- **EXERCISE INPUTS**
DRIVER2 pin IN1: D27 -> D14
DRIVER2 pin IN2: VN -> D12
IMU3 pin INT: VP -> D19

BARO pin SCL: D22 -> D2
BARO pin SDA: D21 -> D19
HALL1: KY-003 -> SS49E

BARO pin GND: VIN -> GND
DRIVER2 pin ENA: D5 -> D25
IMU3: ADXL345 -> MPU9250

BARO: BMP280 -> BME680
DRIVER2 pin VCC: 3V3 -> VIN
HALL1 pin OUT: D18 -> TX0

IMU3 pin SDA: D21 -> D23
* * *
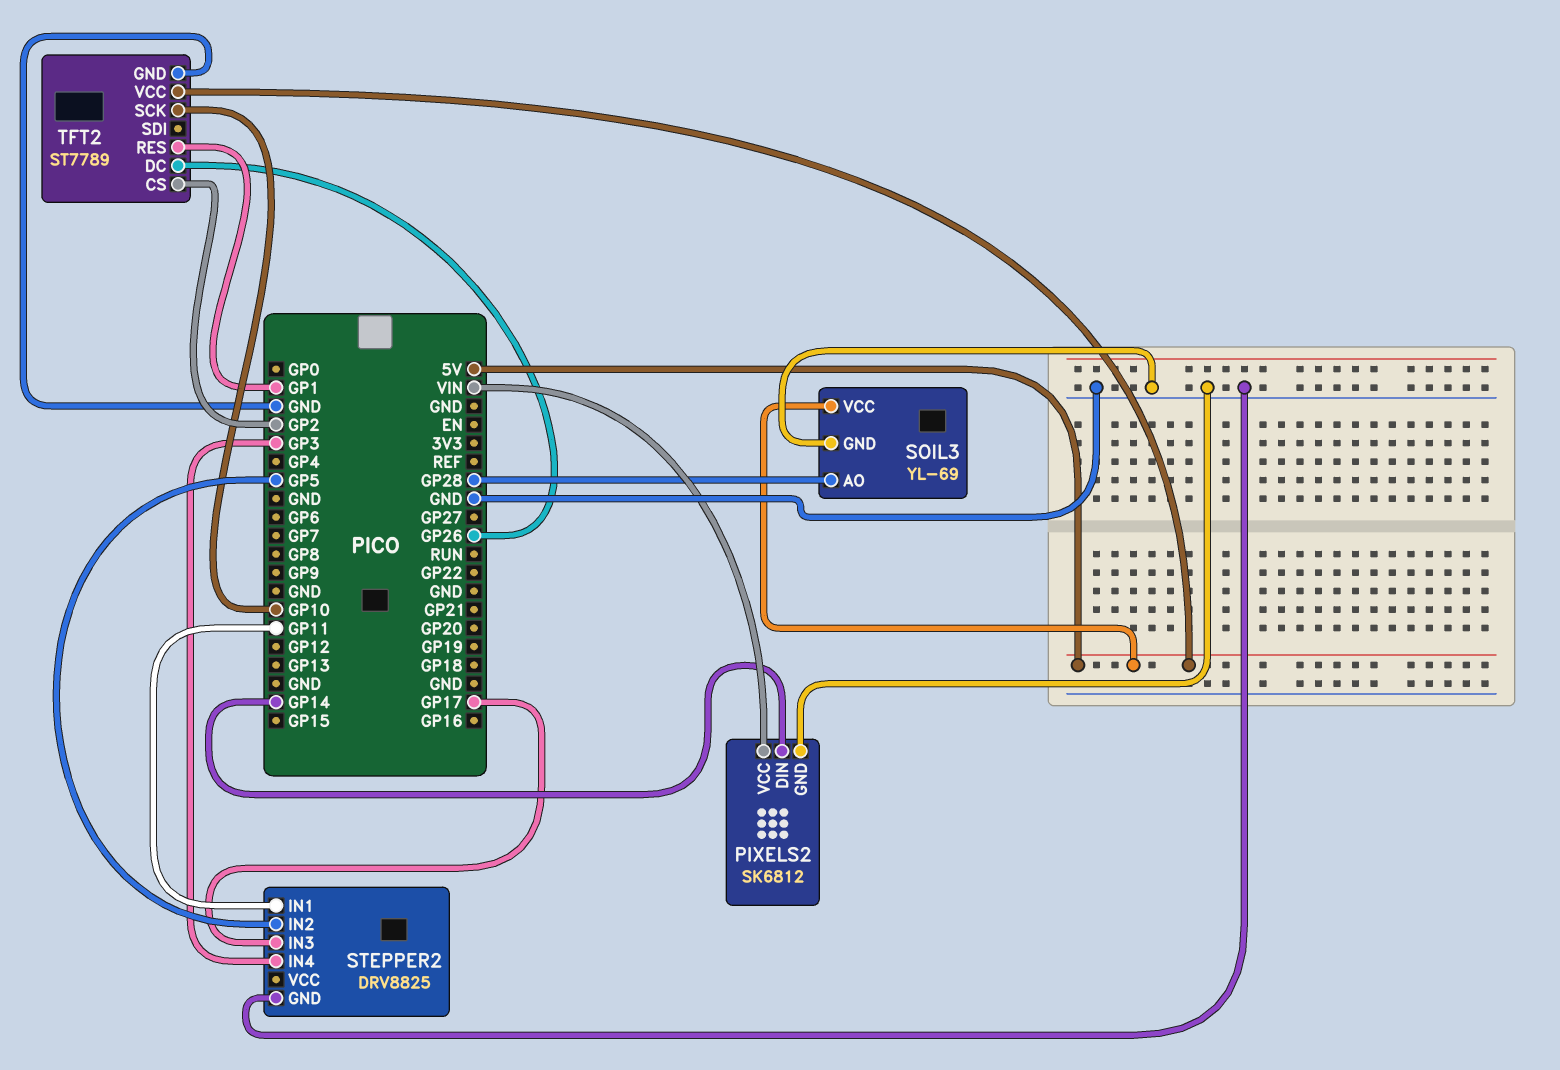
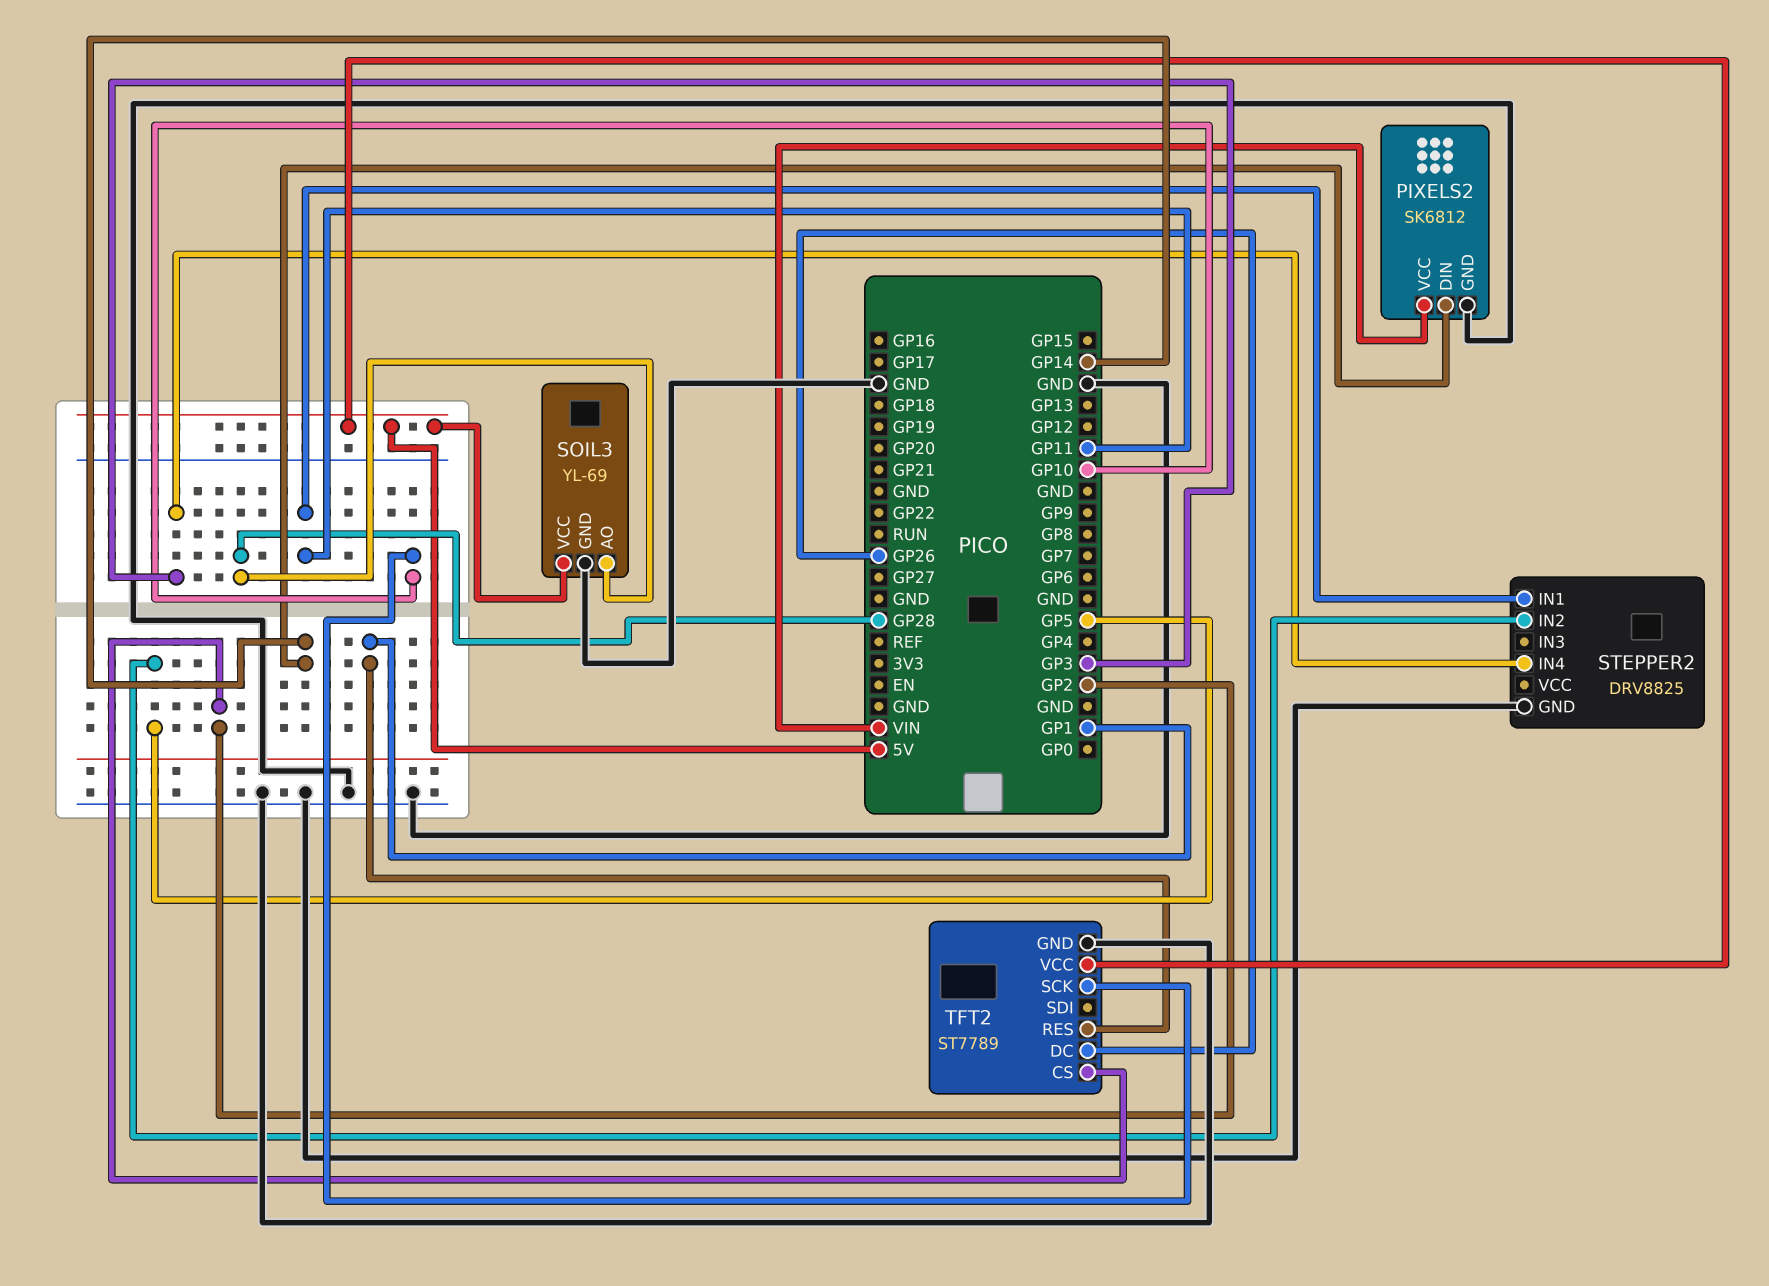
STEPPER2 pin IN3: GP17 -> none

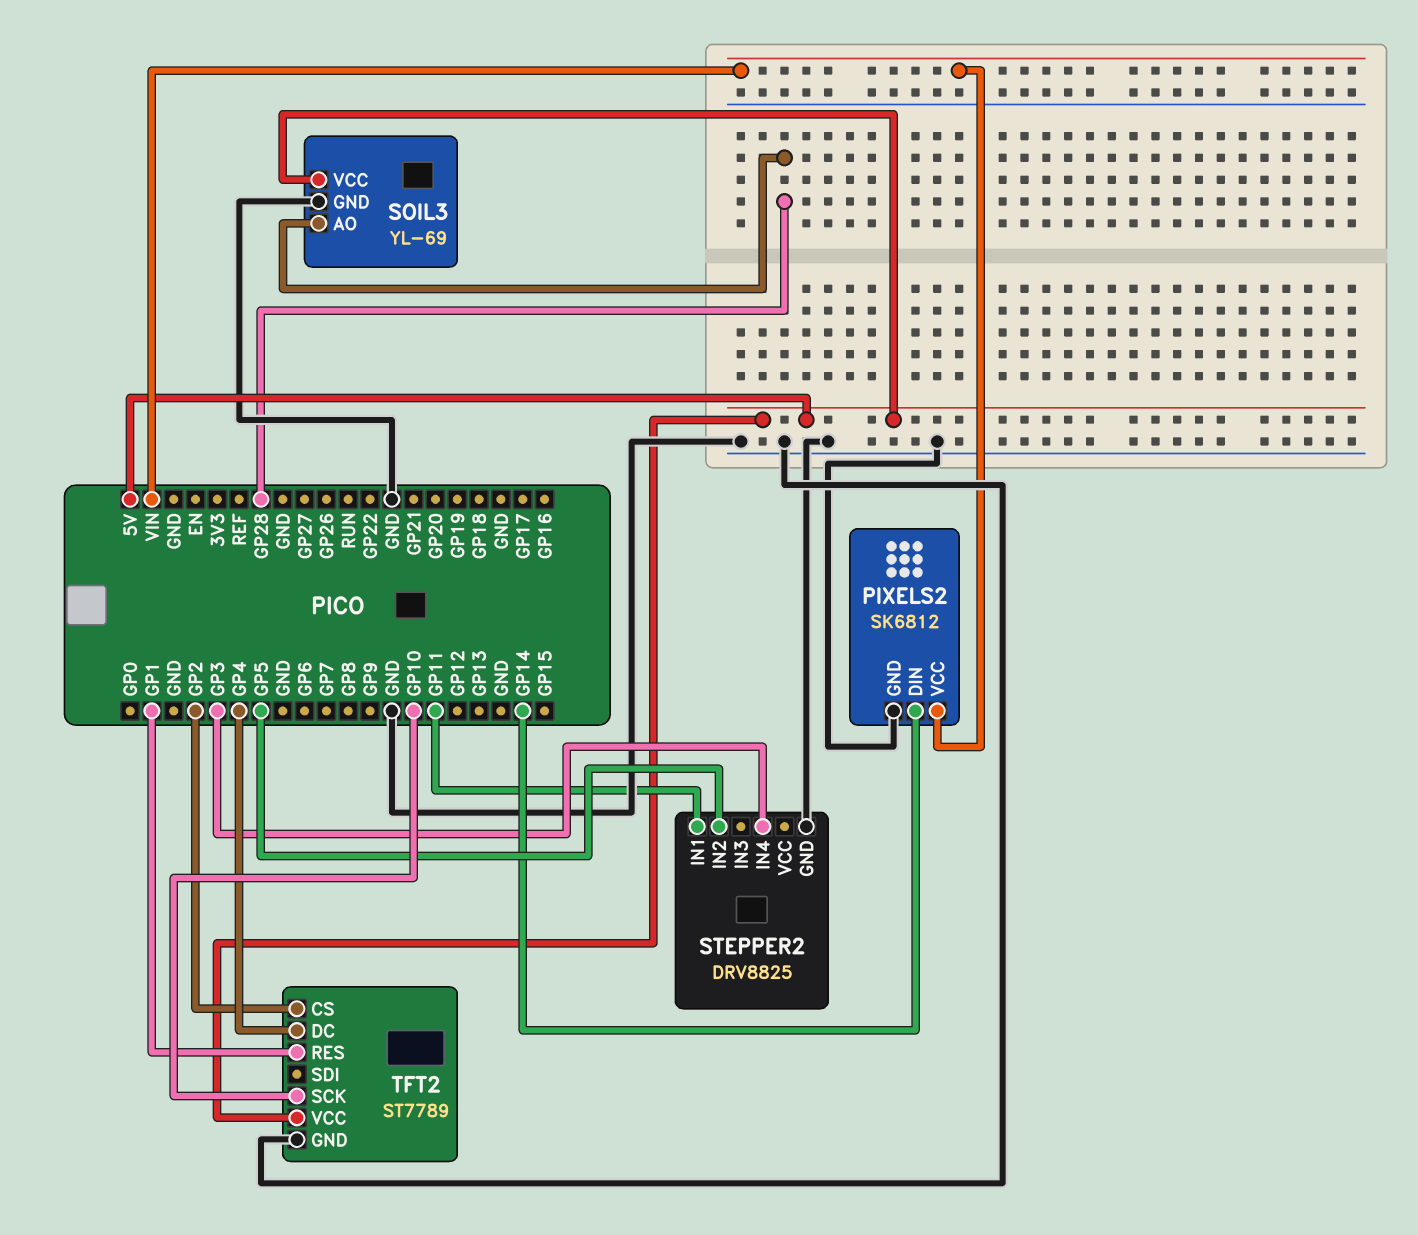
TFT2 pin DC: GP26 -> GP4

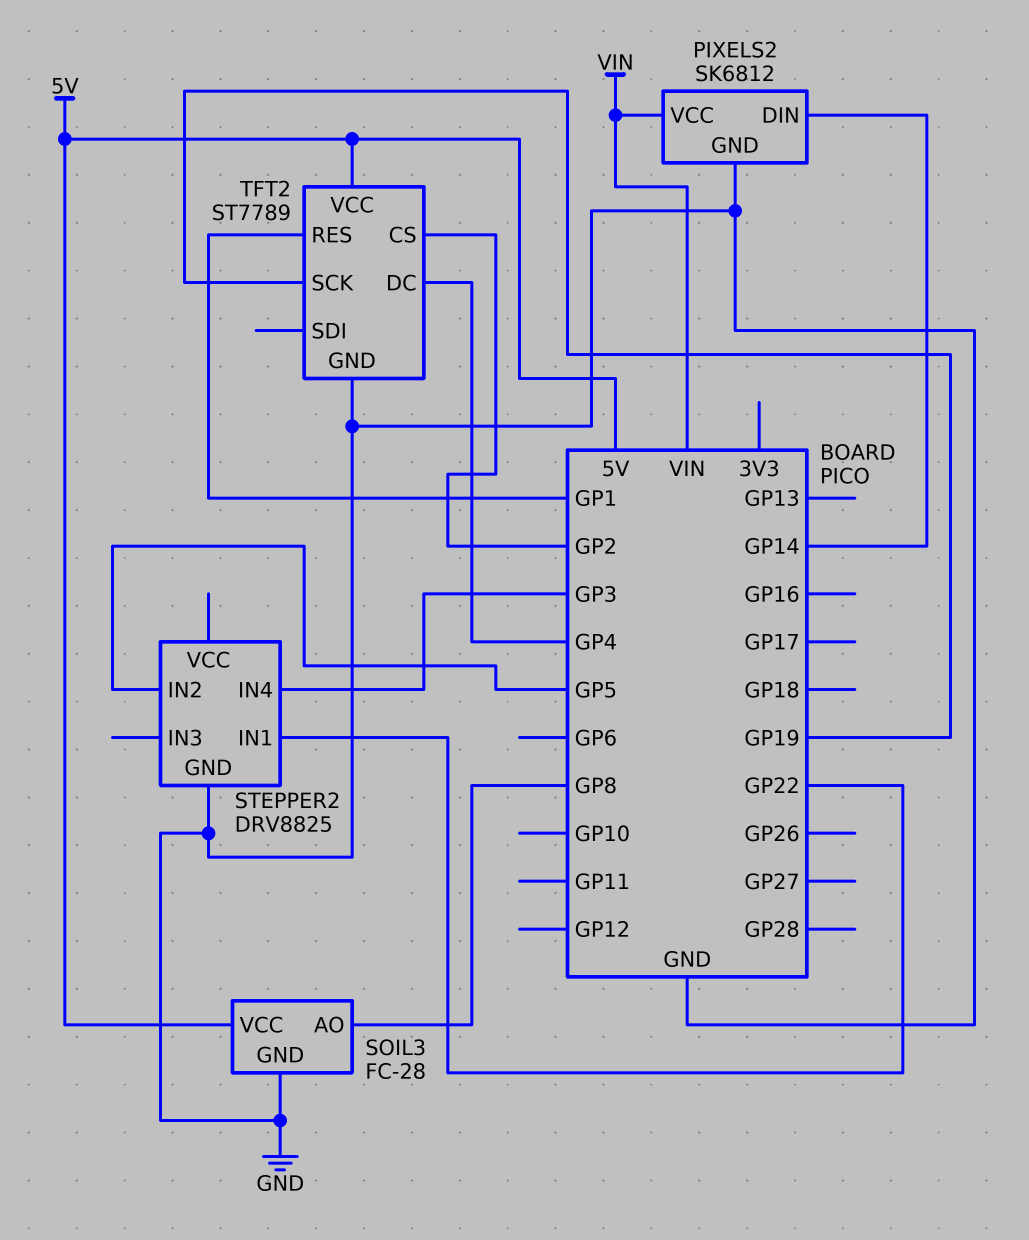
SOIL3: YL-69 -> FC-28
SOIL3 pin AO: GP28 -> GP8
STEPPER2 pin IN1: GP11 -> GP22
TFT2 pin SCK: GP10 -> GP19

- **EXERCISE AIM**
Starting with the line with "DRIVER2 pin IN1: D27 -> D14" above and going on through the line with "IMU3 pin SDA: D21 -> D23", transcribe every line exactly, both ends included, and add nothing.

- **TASK RESULT**
DRIVER2 pin IN1: D27 -> D14
DRIVER2 pin IN2: VN -> D12
IMU3 pin INT: VP -> D19

BARO pin SCL: D22 -> D2
BARO pin SDA: D21 -> D19
HALL1: KY-003 -> SS49E

BARO pin GND: VIN -> GND
DRIVER2 pin ENA: D5 -> D25
IMU3: ADXL345 -> MPU9250

BARO: BMP280 -> BME680
DRIVER2 pin VCC: 3V3 -> VIN
HALL1 pin OUT: D18 -> TX0

IMU3 pin SDA: D21 -> D23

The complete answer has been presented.